> **EXERCISE PROMPT**
Within the records below, filter for lines carrying the word "shears" and copy them.
::: DATASET EXTRACT :::
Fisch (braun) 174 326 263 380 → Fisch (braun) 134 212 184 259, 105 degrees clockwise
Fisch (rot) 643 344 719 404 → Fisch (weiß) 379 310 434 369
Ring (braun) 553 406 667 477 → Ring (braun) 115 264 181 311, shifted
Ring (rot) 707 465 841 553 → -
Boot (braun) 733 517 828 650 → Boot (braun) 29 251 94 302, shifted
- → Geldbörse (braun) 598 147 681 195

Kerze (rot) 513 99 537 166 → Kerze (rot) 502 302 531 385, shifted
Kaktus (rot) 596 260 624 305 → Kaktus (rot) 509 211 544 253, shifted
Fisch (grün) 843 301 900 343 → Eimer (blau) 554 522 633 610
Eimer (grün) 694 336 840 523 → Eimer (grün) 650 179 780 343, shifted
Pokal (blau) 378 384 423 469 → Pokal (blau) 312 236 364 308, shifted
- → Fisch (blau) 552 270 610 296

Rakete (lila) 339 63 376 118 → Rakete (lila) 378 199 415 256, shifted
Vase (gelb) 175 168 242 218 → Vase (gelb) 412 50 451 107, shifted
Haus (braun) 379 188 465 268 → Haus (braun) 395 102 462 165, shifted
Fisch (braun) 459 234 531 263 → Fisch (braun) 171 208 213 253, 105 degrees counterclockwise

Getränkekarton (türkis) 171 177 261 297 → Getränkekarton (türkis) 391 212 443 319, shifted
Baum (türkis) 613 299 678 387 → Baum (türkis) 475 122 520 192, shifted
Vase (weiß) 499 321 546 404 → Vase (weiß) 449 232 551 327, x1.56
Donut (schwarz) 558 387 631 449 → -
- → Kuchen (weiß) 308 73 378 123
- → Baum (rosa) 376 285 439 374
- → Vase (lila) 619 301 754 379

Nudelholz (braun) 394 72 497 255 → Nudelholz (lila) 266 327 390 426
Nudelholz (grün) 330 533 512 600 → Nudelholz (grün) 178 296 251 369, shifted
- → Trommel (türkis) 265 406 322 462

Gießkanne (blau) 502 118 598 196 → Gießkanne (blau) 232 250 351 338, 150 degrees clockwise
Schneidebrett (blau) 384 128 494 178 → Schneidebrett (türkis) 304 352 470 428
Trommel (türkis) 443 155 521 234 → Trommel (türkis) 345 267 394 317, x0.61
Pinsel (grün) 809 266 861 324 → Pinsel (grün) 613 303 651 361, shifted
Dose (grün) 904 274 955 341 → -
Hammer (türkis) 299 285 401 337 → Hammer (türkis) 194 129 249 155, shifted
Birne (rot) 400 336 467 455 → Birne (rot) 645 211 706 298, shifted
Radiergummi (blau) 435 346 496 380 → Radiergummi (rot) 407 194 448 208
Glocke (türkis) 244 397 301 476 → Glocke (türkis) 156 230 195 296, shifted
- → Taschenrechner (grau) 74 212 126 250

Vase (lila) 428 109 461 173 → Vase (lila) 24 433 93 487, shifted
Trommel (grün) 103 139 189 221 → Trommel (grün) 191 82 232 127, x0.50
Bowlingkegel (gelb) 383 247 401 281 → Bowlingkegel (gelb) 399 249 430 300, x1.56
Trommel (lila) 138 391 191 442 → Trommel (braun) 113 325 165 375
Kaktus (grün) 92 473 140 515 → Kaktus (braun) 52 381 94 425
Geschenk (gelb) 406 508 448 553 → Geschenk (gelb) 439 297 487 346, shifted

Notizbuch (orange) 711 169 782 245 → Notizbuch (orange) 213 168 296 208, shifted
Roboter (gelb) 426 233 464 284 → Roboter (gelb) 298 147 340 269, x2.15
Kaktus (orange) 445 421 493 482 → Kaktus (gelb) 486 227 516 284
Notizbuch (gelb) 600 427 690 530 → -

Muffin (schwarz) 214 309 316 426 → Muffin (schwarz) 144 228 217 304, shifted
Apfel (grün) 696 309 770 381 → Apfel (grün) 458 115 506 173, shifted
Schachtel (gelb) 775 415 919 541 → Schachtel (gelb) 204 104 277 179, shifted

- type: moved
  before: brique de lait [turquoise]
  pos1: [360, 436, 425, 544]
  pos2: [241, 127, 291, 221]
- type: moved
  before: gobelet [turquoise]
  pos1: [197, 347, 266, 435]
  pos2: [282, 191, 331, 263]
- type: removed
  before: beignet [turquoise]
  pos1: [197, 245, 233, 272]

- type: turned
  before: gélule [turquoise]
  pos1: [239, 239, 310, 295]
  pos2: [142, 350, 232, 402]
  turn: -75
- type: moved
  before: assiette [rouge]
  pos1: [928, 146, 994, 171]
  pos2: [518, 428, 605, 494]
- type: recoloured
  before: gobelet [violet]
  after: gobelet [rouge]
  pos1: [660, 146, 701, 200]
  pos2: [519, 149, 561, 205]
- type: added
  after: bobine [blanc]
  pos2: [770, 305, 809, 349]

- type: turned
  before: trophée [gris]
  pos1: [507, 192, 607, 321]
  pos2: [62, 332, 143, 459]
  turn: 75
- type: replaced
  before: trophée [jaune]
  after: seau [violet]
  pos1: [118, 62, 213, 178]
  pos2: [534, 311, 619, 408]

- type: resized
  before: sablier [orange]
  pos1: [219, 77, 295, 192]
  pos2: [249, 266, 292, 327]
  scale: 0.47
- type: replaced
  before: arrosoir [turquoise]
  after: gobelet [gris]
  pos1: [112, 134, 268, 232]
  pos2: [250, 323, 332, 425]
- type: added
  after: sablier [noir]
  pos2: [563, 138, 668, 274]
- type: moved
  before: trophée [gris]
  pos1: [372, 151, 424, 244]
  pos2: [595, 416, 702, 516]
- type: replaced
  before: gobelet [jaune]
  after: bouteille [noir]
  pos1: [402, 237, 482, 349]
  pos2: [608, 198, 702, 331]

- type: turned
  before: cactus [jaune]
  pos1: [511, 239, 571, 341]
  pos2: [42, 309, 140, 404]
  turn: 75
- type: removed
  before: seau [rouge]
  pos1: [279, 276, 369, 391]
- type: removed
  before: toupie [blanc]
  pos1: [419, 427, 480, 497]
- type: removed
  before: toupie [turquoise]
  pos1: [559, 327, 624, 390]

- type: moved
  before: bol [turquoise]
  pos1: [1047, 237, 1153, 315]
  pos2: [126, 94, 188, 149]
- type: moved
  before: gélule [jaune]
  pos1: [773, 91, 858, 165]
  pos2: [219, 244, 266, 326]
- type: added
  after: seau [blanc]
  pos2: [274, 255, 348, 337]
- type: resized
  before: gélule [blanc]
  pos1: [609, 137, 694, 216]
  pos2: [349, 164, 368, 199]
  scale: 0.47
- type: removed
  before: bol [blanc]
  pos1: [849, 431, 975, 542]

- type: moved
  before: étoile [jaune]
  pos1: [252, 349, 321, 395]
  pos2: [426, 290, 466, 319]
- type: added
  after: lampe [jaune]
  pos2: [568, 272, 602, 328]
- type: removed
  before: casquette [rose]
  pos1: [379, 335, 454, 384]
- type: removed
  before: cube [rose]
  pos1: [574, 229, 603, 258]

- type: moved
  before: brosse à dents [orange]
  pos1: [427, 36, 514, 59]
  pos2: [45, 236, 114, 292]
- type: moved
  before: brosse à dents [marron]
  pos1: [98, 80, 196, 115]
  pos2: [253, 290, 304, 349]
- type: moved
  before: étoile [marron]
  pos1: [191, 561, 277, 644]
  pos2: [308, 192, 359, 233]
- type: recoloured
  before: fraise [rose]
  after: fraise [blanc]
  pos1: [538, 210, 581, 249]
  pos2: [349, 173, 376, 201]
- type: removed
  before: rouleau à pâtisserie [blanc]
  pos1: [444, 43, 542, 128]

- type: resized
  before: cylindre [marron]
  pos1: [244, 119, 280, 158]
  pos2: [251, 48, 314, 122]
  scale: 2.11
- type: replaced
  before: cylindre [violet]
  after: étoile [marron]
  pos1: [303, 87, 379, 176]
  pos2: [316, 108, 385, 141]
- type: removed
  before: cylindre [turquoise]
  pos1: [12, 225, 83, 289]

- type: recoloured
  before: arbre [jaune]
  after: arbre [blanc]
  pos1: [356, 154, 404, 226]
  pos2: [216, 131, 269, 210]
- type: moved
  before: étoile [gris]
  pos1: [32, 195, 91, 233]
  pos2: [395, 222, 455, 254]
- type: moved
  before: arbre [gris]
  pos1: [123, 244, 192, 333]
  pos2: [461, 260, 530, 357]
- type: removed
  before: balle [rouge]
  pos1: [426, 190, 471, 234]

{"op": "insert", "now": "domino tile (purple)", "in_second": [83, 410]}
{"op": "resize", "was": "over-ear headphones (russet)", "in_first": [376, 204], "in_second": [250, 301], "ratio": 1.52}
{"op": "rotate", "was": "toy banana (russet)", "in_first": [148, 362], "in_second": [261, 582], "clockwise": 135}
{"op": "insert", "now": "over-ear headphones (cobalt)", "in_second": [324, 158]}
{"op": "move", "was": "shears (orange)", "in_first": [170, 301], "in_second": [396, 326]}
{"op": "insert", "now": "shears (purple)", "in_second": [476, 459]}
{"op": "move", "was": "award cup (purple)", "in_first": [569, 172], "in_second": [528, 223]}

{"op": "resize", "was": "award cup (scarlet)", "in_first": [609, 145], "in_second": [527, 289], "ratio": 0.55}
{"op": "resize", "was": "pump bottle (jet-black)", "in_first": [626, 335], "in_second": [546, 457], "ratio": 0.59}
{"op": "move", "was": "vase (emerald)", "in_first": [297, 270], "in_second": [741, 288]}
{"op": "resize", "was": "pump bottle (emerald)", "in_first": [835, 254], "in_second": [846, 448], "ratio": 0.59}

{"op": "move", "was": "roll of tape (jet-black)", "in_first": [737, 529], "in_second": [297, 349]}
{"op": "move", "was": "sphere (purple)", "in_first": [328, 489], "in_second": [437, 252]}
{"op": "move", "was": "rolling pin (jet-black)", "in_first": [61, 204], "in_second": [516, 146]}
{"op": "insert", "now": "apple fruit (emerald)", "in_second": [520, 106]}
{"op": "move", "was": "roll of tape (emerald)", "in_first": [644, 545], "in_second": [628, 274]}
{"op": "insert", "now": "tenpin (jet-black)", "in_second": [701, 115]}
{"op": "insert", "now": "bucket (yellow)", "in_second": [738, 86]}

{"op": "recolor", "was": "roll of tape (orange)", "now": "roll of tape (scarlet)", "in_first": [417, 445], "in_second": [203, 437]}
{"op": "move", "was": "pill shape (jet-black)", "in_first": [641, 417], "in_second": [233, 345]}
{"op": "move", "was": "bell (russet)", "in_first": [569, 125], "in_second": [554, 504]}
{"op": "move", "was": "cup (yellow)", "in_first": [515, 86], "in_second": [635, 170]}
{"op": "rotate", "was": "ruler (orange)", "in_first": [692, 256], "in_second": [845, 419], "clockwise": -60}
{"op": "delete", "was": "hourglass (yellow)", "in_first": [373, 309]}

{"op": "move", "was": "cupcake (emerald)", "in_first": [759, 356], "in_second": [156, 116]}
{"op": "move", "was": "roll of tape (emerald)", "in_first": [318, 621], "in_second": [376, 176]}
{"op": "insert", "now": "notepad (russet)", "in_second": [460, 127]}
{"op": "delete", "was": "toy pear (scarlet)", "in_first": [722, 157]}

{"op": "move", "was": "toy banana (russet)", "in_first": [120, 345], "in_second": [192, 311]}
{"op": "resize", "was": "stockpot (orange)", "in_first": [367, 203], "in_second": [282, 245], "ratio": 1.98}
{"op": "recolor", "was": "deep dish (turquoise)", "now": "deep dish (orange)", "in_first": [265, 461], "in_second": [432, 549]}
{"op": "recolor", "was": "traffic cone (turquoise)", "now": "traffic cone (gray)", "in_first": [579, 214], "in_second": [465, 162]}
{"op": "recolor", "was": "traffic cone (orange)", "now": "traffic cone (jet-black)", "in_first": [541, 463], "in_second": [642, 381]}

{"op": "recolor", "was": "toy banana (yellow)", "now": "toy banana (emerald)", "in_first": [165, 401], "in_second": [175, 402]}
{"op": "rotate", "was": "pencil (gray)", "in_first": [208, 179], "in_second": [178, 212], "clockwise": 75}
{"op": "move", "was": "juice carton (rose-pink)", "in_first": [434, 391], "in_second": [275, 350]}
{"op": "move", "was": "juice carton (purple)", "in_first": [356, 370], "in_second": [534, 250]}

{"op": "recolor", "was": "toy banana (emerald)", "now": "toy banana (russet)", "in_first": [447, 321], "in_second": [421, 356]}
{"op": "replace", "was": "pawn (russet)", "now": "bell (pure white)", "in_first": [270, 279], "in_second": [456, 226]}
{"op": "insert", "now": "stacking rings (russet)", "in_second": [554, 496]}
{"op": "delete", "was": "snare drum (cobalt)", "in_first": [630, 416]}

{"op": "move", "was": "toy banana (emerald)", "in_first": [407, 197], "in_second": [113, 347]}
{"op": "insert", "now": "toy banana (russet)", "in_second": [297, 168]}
:::
> **EXERCISE ANSWER**
{"op": "move", "was": "shears (orange)", "in_first": [170, 301], "in_second": [396, 326]}
{"op": "insert", "now": "shears (purple)", "in_second": [476, 459]}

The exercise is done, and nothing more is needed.